- _Task_: Go through the data line by line from the top, retyping each exactly, and end with the line that contains "R2: 680 (SIG, VOL) -> 3.3k (SIG, VOL)".

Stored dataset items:
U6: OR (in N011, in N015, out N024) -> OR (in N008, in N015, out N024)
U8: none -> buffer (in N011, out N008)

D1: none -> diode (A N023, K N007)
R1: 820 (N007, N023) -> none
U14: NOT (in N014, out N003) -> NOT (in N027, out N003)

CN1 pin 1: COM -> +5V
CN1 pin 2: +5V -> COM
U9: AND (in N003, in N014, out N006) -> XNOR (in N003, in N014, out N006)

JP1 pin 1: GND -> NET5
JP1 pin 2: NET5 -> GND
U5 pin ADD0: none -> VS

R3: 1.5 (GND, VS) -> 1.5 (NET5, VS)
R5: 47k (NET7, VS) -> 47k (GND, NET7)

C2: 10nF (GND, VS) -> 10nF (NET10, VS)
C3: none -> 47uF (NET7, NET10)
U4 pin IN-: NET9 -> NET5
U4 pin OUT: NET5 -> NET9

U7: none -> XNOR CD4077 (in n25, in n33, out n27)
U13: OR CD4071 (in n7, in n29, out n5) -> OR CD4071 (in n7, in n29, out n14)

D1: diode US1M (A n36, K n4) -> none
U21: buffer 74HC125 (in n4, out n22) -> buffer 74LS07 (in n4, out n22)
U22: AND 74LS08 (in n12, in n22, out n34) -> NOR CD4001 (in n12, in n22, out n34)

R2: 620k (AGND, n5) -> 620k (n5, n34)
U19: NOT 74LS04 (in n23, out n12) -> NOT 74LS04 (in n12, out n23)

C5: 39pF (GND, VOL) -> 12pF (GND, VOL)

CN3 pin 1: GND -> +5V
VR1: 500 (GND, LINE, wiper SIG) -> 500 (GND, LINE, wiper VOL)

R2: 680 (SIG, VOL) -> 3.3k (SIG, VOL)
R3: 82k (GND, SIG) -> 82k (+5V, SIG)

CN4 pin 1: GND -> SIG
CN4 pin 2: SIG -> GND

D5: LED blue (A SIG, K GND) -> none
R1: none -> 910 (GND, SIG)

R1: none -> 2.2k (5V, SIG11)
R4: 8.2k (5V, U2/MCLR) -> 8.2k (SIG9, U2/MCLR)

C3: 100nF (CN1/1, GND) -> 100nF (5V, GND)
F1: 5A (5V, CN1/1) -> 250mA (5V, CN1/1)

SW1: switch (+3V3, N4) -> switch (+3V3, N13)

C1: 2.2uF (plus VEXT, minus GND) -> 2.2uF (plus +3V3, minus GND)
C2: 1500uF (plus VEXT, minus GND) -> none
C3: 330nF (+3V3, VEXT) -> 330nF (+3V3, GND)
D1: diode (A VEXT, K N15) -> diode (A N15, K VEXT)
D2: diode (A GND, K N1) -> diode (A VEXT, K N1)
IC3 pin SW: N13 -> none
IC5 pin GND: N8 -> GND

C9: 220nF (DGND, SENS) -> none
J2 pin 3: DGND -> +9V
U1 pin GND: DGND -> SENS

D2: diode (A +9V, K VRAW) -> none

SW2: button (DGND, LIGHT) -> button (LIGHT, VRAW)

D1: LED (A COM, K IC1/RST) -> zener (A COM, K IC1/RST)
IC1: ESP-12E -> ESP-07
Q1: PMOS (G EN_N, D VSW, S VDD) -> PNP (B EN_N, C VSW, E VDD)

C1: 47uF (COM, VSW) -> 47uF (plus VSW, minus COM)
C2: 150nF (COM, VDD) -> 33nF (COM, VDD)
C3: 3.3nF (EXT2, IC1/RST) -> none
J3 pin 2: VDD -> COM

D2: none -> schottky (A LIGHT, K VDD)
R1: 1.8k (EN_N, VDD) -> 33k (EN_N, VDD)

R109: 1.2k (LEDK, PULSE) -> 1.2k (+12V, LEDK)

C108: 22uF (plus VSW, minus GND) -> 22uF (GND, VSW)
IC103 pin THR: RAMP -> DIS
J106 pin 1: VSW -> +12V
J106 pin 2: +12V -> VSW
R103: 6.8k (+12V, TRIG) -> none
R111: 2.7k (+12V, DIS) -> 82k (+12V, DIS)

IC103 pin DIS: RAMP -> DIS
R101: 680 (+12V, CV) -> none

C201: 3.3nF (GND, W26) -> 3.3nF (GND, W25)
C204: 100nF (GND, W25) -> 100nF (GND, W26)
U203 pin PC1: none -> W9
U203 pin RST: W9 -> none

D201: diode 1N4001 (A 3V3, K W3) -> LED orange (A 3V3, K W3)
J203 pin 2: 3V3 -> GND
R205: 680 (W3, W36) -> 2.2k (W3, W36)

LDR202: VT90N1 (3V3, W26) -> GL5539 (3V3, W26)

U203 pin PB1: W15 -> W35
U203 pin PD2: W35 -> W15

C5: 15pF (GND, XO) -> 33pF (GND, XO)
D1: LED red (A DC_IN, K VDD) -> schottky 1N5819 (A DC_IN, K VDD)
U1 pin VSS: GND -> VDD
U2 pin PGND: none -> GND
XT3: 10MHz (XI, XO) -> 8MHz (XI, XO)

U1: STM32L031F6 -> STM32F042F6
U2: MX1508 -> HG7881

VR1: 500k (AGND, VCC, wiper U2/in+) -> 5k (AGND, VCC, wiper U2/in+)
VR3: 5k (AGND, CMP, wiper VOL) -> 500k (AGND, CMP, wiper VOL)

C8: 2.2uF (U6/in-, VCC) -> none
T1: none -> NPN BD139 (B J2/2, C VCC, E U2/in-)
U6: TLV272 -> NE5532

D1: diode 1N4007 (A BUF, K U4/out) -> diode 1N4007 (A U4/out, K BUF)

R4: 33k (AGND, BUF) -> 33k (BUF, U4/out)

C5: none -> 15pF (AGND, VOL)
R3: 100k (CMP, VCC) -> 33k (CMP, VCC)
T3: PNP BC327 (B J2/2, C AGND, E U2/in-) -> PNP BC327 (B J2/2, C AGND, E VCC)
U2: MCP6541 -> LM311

- _Solution to the problem_:
U6: OR (in N011, in N015, out N024) -> OR (in N008, in N015, out N024)
U8: none -> buffer (in N011, out N008)

D1: none -> diode (A N023, K N007)
R1: 820 (N007, N023) -> none
U14: NOT (in N014, out N003) -> NOT (in N027, out N003)

CN1 pin 1: COM -> +5V
CN1 pin 2: +5V -> COM
U9: AND (in N003, in N014, out N006) -> XNOR (in N003, in N014, out N006)

JP1 pin 1: GND -> NET5
JP1 pin 2: NET5 -> GND
U5 pin ADD0: none -> VS

R3: 1.5 (GND, VS) -> 1.5 (NET5, VS)
R5: 47k (NET7, VS) -> 47k (GND, NET7)

C2: 10nF (GND, VS) -> 10nF (NET10, VS)
C3: none -> 47uF (NET7, NET10)
U4 pin IN-: NET9 -> NET5
U4 pin OUT: NET5 -> NET9

U7: none -> XNOR CD4077 (in n25, in n33, out n27)
U13: OR CD4071 (in n7, in n29, out n5) -> OR CD4071 (in n7, in n29, out n14)

D1: diode US1M (A n36, K n4) -> none
U21: buffer 74HC125 (in n4, out n22) -> buffer 74LS07 (in n4, out n22)
U22: AND 74LS08 (in n12, in n22, out n34) -> NOR CD4001 (in n12, in n22, out n34)

R2: 620k (AGND, n5) -> 620k (n5, n34)
U19: NOT 74LS04 (in n23, out n12) -> NOT 74LS04 (in n12, out n23)

C5: 39pF (GND, VOL) -> 12pF (GND, VOL)

CN3 pin 1: GND -> +5V
VR1: 500 (GND, LINE, wiper SIG) -> 500 (GND, LINE, wiper VOL)

R2: 680 (SIG, VOL) -> 3.3k (SIG, VOL)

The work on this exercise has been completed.